→ AVAILABLE DATA
- - -

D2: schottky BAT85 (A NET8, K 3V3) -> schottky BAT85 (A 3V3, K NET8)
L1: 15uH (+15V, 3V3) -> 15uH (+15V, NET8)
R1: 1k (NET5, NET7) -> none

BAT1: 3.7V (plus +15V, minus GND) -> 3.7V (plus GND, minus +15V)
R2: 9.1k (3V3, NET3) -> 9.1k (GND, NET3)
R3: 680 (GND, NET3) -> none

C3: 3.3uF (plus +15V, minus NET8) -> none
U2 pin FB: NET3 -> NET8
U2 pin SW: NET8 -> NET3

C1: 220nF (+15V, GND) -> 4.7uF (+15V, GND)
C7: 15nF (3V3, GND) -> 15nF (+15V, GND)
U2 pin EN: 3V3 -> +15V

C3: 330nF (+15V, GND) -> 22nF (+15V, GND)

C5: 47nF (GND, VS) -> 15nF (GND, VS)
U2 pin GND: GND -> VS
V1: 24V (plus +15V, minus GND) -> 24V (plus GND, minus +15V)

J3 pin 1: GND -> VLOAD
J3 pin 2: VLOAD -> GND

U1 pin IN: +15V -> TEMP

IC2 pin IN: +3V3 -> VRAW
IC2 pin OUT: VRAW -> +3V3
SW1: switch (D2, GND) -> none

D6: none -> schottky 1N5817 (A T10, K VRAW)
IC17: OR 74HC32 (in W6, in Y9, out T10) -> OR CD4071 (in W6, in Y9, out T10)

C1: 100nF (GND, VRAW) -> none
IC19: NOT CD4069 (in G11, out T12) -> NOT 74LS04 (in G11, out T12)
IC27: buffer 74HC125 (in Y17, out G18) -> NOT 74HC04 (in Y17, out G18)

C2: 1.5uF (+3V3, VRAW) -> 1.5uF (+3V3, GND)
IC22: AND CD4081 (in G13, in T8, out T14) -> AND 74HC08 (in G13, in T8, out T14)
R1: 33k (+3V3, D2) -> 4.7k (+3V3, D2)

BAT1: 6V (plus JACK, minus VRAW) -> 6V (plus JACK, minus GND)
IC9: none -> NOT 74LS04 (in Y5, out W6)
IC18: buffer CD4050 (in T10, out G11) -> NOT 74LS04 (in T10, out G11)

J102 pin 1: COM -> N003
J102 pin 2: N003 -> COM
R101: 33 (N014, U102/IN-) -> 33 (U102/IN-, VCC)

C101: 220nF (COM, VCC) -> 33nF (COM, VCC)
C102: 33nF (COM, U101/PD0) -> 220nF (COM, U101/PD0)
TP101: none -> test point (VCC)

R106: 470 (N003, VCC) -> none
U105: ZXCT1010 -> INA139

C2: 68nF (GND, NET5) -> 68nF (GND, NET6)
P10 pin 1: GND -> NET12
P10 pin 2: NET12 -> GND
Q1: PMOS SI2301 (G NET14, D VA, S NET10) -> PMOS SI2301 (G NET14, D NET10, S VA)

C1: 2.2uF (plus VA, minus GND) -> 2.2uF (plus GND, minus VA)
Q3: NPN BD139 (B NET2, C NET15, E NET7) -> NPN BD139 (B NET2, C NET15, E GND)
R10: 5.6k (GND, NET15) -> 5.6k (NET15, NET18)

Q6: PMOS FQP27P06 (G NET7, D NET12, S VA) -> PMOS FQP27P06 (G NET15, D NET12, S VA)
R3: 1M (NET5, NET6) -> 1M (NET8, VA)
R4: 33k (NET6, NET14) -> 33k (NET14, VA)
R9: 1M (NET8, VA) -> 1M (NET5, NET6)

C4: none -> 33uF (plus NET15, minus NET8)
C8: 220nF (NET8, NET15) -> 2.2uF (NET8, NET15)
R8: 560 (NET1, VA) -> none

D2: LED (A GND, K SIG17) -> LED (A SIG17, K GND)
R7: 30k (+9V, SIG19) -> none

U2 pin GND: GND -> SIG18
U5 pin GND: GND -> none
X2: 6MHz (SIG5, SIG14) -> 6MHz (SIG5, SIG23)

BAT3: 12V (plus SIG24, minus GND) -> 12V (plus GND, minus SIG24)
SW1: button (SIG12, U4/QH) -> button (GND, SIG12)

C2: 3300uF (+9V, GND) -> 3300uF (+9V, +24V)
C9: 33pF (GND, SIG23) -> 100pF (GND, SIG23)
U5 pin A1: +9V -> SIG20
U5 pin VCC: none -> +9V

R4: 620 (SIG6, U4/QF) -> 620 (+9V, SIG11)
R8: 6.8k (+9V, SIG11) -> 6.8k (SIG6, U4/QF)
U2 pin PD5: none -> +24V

- - -

→ WHAT YOU HAVE TO DO
Output the material above, all of it, exactly.

→ ANSWER SECTION
D2: schottky BAT85 (A NET8, K 3V3) -> schottky BAT85 (A 3V3, K NET8)
L1: 15uH (+15V, 3V3) -> 15uH (+15V, NET8)
R1: 1k (NET5, NET7) -> none

BAT1: 3.7V (plus +15V, minus GND) -> 3.7V (plus GND, minus +15V)
R2: 9.1k (3V3, NET3) -> 9.1k (GND, NET3)
R3: 680 (GND, NET3) -> none

C3: 3.3uF (plus +15V, minus NET8) -> none
U2 pin FB: NET3 -> NET8
U2 pin SW: NET8 -> NET3

C1: 220nF (+15V, GND) -> 4.7uF (+15V, GND)
C7: 15nF (3V3, GND) -> 15nF (+15V, GND)
U2 pin EN: 3V3 -> +15V

C3: 330nF (+15V, GND) -> 22nF (+15V, GND)

C5: 47nF (GND, VS) -> 15nF (GND, VS)
U2 pin GND: GND -> VS
V1: 24V (plus +15V, minus GND) -> 24V (plus GND, minus +15V)

J3 pin 1: GND -> VLOAD
J3 pin 2: VLOAD -> GND

U1 pin IN: +15V -> TEMP

IC2 pin IN: +3V3 -> VRAW
IC2 pin OUT: VRAW -> +3V3
SW1: switch (D2, GND) -> none

D6: none -> schottky 1N5817 (A T10, K VRAW)
IC17: OR 74HC32 (in W6, in Y9, out T10) -> OR CD4071 (in W6, in Y9, out T10)

C1: 100nF (GND, VRAW) -> none
IC19: NOT CD4069 (in G11, out T12) -> NOT 74LS04 (in G11, out T12)
IC27: buffer 74HC125 (in Y17, out G18) -> NOT 74HC04 (in Y17, out G18)

C2: 1.5uF (+3V3, VRAW) -> 1.5uF (+3V3, GND)
IC22: AND CD4081 (in G13, in T8, out T14) -> AND 74HC08 (in G13, in T8, out T14)
R1: 33k (+3V3, D2) -> 4.7k (+3V3, D2)

BAT1: 6V (plus JACK, minus VRAW) -> 6V (plus JACK, minus GND)
IC9: none -> NOT 74LS04 (in Y5, out W6)
IC18: buffer CD4050 (in T10, out G11) -> NOT 74LS04 (in T10, out G11)

J102 pin 1: COM -> N003
J102 pin 2: N003 -> COM
R101: 33 (N014, U102/IN-) -> 33 (U102/IN-, VCC)

C101: 220nF (COM, VCC) -> 33nF (COM, VCC)
C102: 33nF (COM, U101/PD0) -> 220nF (COM, U101/PD0)
TP101: none -> test point (VCC)

R106: 470 (N003, VCC) -> none
U105: ZXCT1010 -> INA139

C2: 68nF (GND, NET5) -> 68nF (GND, NET6)
P10 pin 1: GND -> NET12
P10 pin 2: NET12 -> GND
Q1: PMOS SI2301 (G NET14, D VA, S NET10) -> PMOS SI2301 (G NET14, D NET10, S VA)

C1: 2.2uF (plus VA, minus GND) -> 2.2uF (plus GND, minus VA)
Q3: NPN BD139 (B NET2, C NET15, E NET7) -> NPN BD139 (B NET2, C NET15, E GND)
R10: 5.6k (GND, NET15) -> 5.6k (NET15, NET18)

Q6: PMOS FQP27P06 (G NET7, D NET12, S VA) -> PMOS FQP27P06 (G NET15, D NET12, S VA)
R3: 1M (NET5, NET6) -> 1M (NET8, VA)
R4: 33k (NET6, NET14) -> 33k (NET14, VA)
R9: 1M (NET8, VA) -> 1M (NET5, NET6)

C4: none -> 33uF (plus NET15, minus NET8)
C8: 220nF (NET8, NET15) -> 2.2uF (NET8, NET15)
R8: 560 (NET1, VA) -> none

D2: LED (A GND, K SIG17) -> LED (A SIG17, K GND)
R7: 30k (+9V, SIG19) -> none

U2 pin GND: GND -> SIG18
U5 pin GND: GND -> none
X2: 6MHz (SIG5, SIG14) -> 6MHz (SIG5, SIG23)

BAT3: 12V (plus SIG24, minus GND) -> 12V (plus GND, minus SIG24)
SW1: button (SIG12, U4/QH) -> button (GND, SIG12)

C2: 3300uF (+9V, GND) -> 3300uF (+9V, +24V)
C9: 33pF (GND, SIG23) -> 100pF (GND, SIG23)
U5 pin A1: +9V -> SIG20
U5 pin VCC: none -> +9V

R4: 620 (SIG6, U4/QF) -> 620 (+9V, SIG11)
R8: 6.8k (+9V, SIG11) -> 6.8k (SIG6, U4/QF)
U2 pin PD5: none -> +24V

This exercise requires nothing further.